** Opening Study material block **
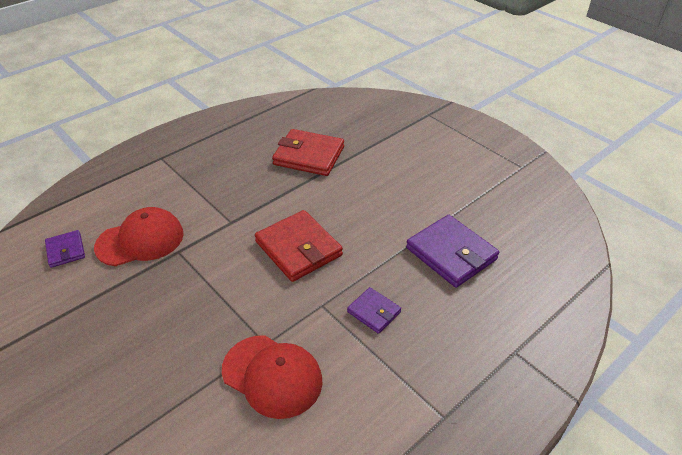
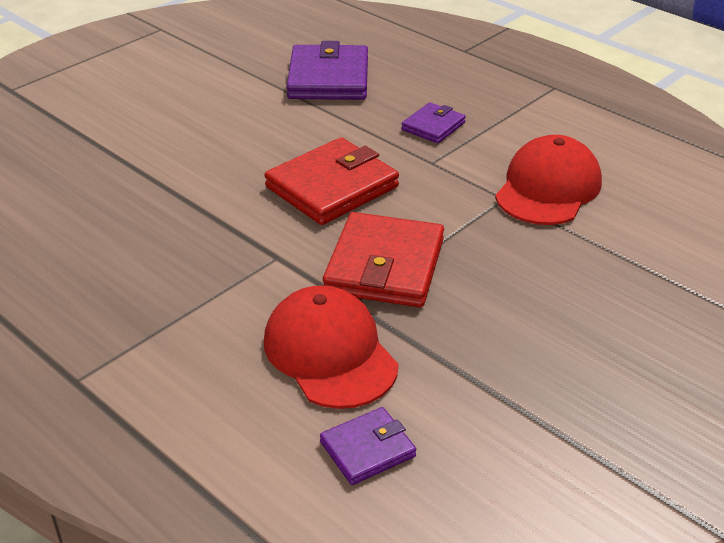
camera: 95 degrees left, 5 degrees down
(309, 156) = (103, 194): red wallet -> red wallet (384, 266)
(451, 254) = (328, 78): purple wallet -> purple wallet turned 45 degrees counterclockwise

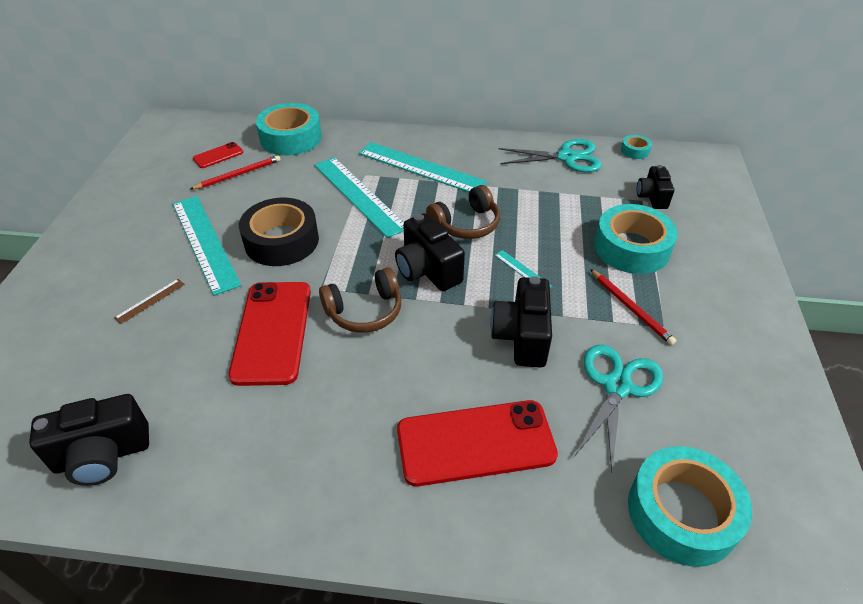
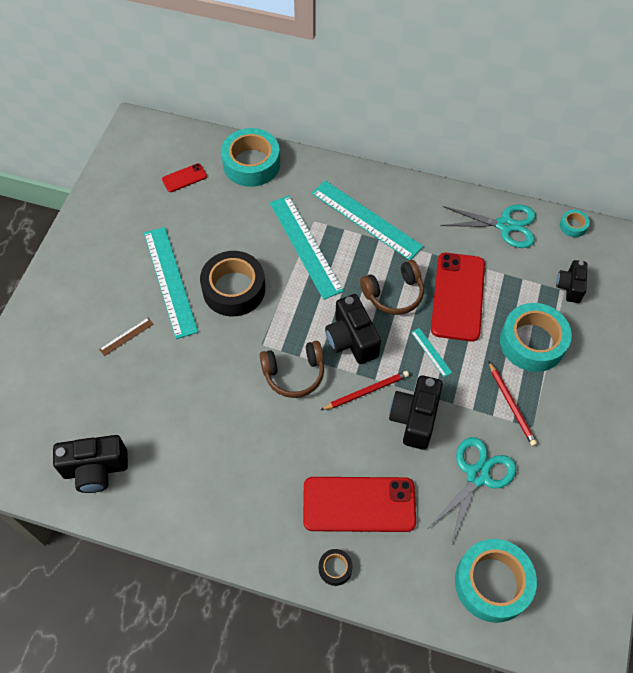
camera: 10 degrees right, 15 degrees up
(238, 175) = (201, 205): red pencil -> red pencil (366, 391)
(272, 332) = (220, 382): red phone -> red phone (457, 296)
(460, 530) = (335, 568): none -> black tape

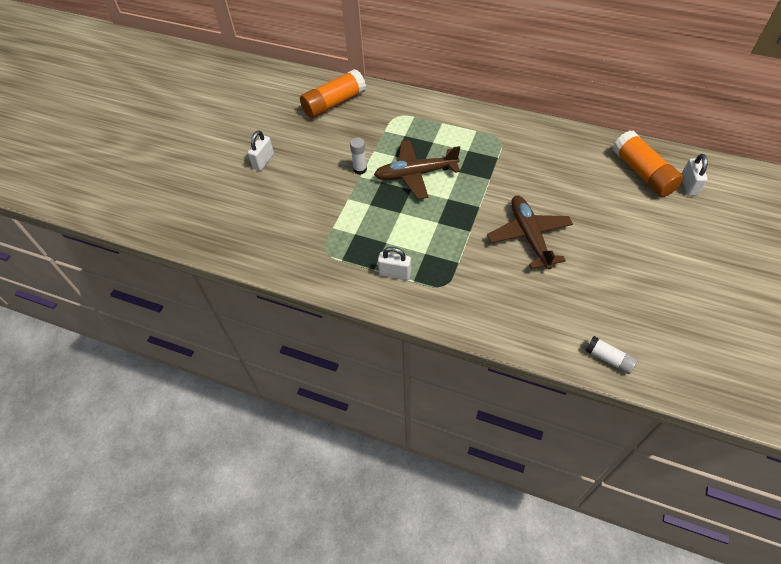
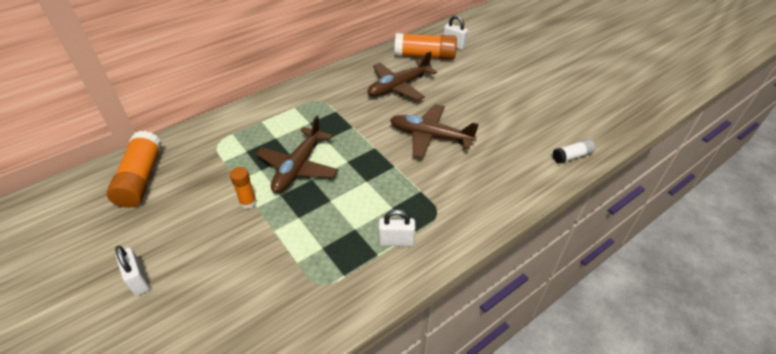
camera: 60 degrees left, 10 degrees down
(360, 169) = (248, 202): white glue stick -> orange glue stick
(395, 273) = (396, 241): white padlock -> white padlock turned 45 degrees clockwise
(573, 179) = (398, 86): none -> brown plane

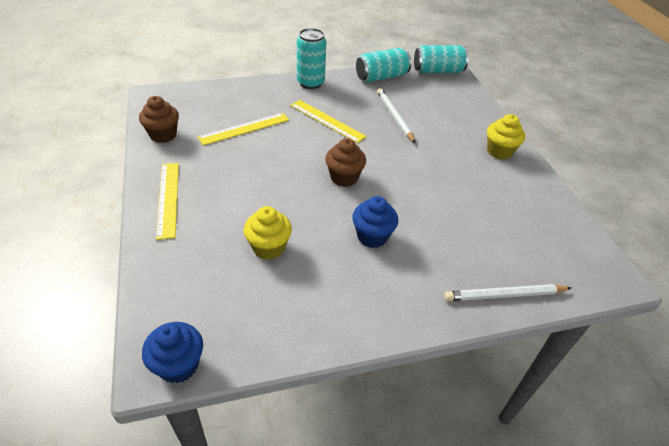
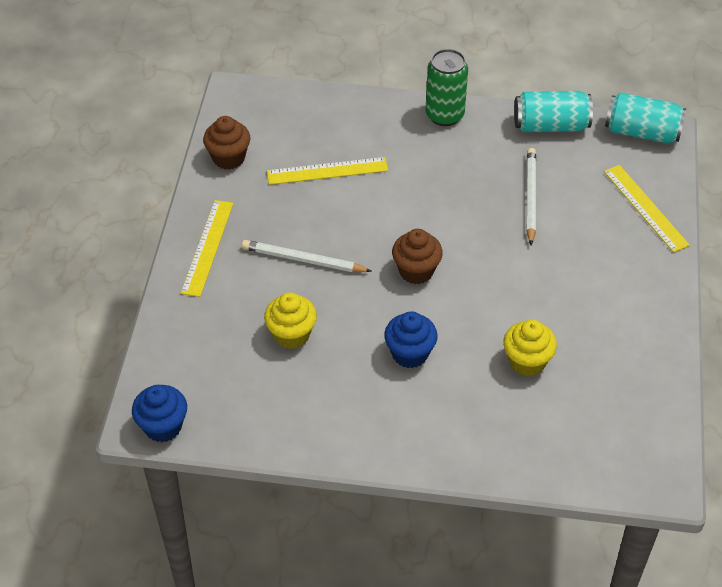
camera: 25 degrees right, 5 degrees up
(310, 83) = (444, 115): turquoise can -> green can
(327, 120) = (436, 183): yellow ruler -> yellow ruler (645, 208)
(499, 151) = (641, 285): yellow cupcake -> yellow cupcake (527, 362)
(505, 295) = (518, 461): white pencil -> white pencil (303, 260)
** Closing Study material block **
Go through the entries and retype them exactly, except for the images.

camera: 95 degrees left, 5 degrees down
(309, 156) = (103, 194): red wallet -> red wallet (384, 266)
(451, 254) = (328, 78): purple wallet -> purple wallet turned 45 degrees counterclockwise

camera: 10 degrees right, 15 degrees up
(238, 175) = (201, 205): red pencil -> red pencil (366, 391)
(272, 332) = (220, 382): red phone -> red phone (457, 296)
(460, 530) = (335, 568): none -> black tape

camera: 60 degrees left, 10 degrees down
(360, 169) = (248, 202): white glue stick -> orange glue stick
(395, 273) = (396, 241): white padlock -> white padlock turned 45 degrees clockwise
(573, 179) = (398, 86): none -> brown plane

camera: 25 degrees right, 5 degrees up
(310, 83) = (444, 115): turquoise can -> green can
(327, 120) = (436, 183): yellow ruler -> yellow ruler (645, 208)
(499, 151) = (641, 285): yellow cupcake -> yellow cupcake (527, 362)
(505, 295) = (518, 461): white pencil -> white pencil (303, 260)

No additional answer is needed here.